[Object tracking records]
::::
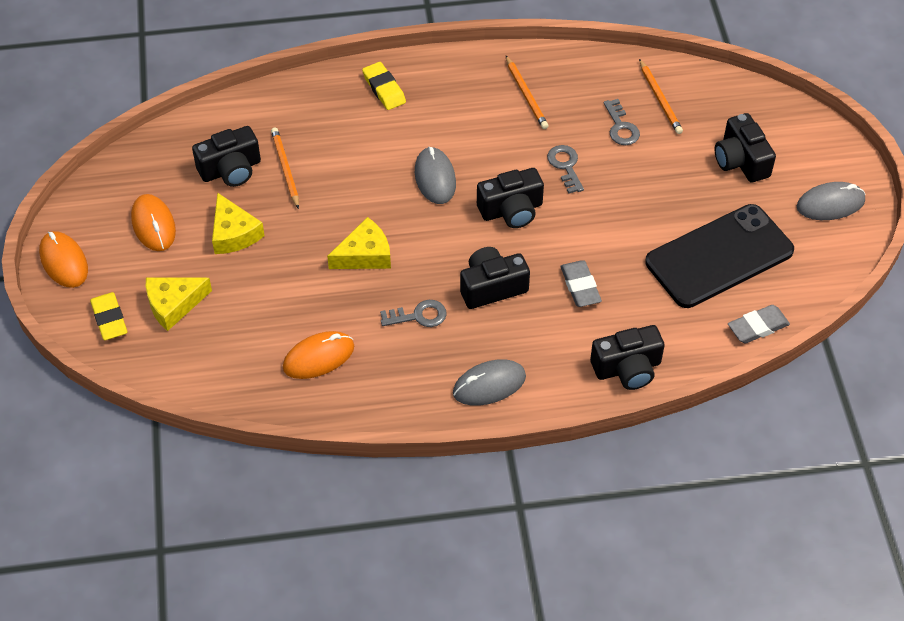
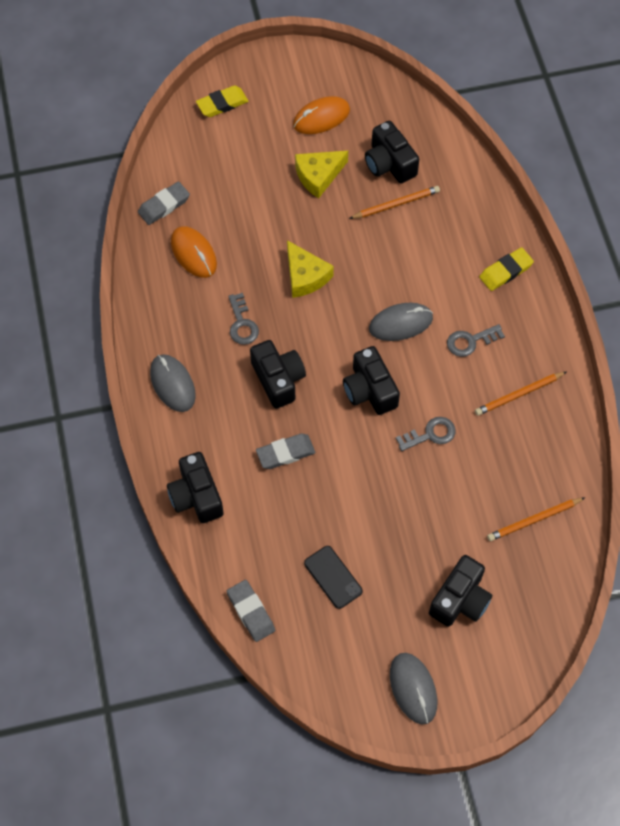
camera: 85 degrees right, 10 degrees up
(64, 262) = (277, 64): orange mouse -> none
(173, 304) = (240, 144): yellow cheese -> none
(246, 384) = (164, 205): none -> grey eraser
(621, 127) = (489, 483): grey key -> grey key (470, 341)
(719, 256) = (333, 577): black phone -> black phone, size x0.45
(741, 161) = (460, 599): black camera -> black camera turned 150 degrees clockwise

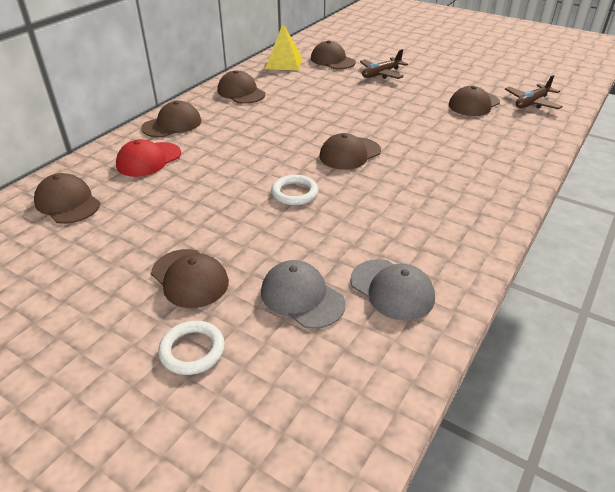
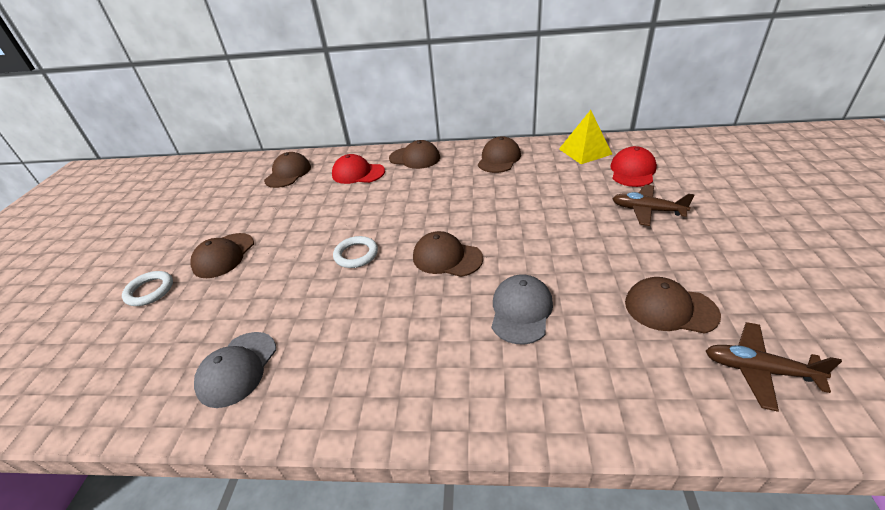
camera: 65 degrees right, 0 degrees up
(302, 297) = (214, 317): grey cap -> grey cap (521, 311)
(332, 60) = (632, 171): brown cap -> red cap

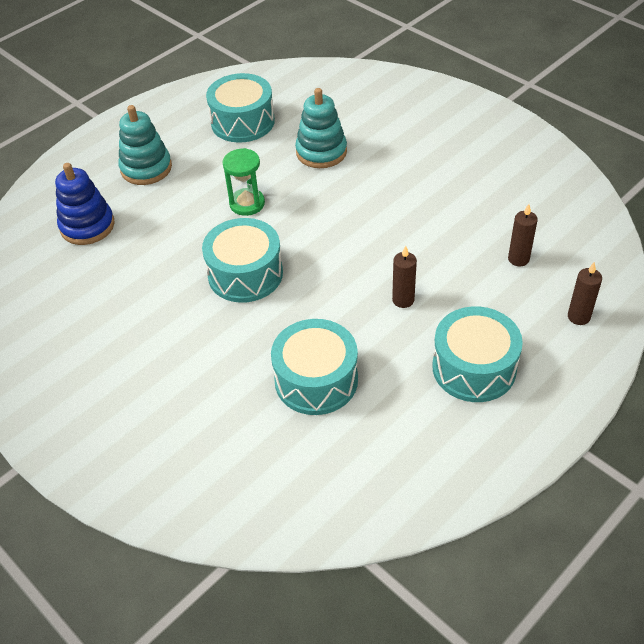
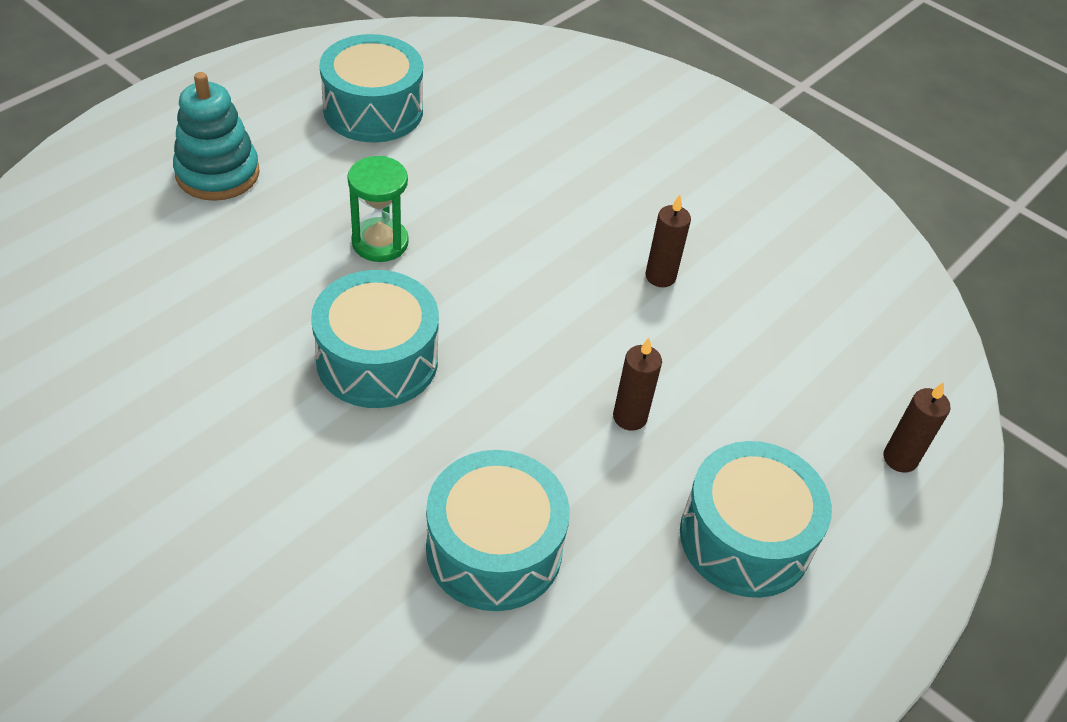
camera: 10 degrees left, 0 degrees up
(87, 226) = (117, 263): blue stacking toy -> none
(321, 152) = (496, 167): turquoise stacking toy -> none
(518, 259) = (803, 359): brown candle -> brown candle (660, 276)

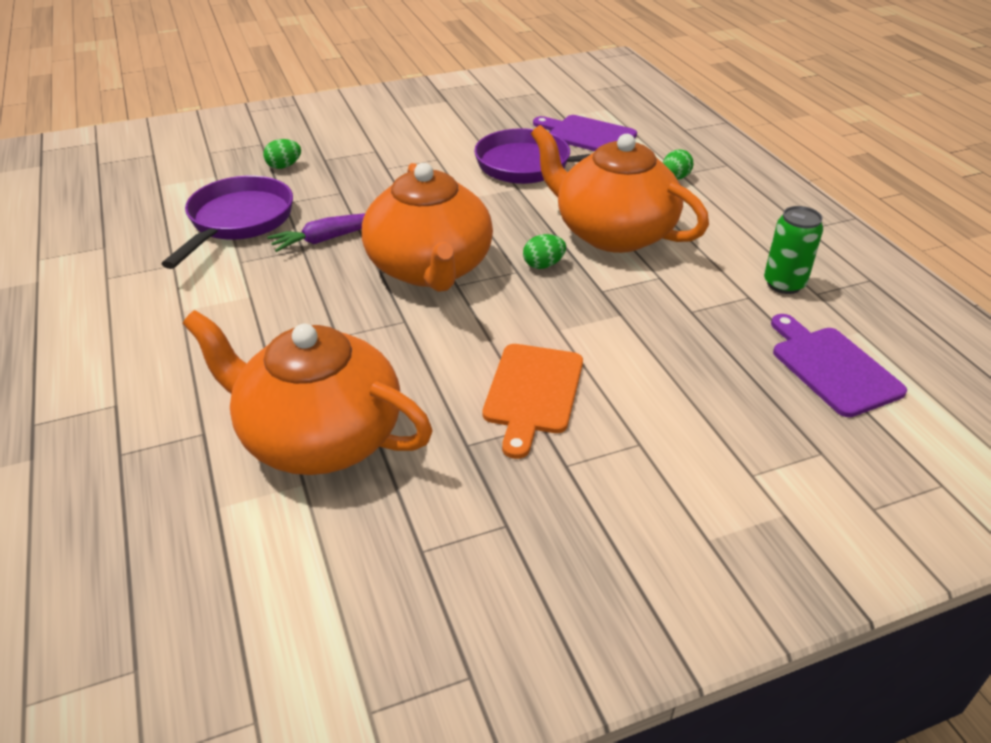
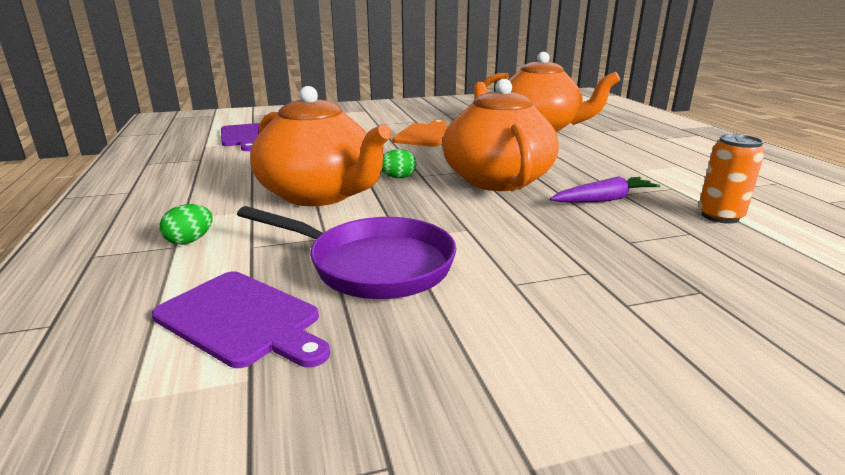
camera: 175 degrees left, 15 degrees down
(238, 221) = (720, 216): purple pan -> orange can
(284, 166) = (753, 281): green egg -> none
(784, 284) = (216, 163): green can -> none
::::
_WORK ORDER:_ Above are the records; reproduce them exactly and leave out the pictures.

_ANSWER BOX:_
camera: 85 degrees right, 10 degrees up
(64, 262) = (277, 64): orange mouse -> none
(173, 304) = (240, 144): yellow cheese -> none
(246, 384) = (164, 205): none -> grey eraser
(621, 127) = (489, 483): grey key -> grey key (470, 341)
(719, 256) = (333, 577): black phone -> black phone, size x0.45
(741, 161) = (460, 599): black camera -> black camera turned 150 degrees clockwise

camera: 65 degrees right, 0 degrees up
(302, 297) = (214, 317): grey cap -> grey cap (521, 311)
(332, 60) = (632, 171): brown cap -> red cap

camera: 10 degrees left, 0 degrees up
(87, 226) = (117, 263): blue stacking toy -> none
(321, 152) = (496, 167): turquoise stacking toy -> none
(518, 259) = (803, 359): brown candle -> brown candle (660, 276)

camera: 175 degrees left, 15 degrees down
(238, 221) = (720, 216): purple pan -> orange can
(284, 166) = (753, 281): green egg -> none
(784, 284) = (216, 163): green can -> none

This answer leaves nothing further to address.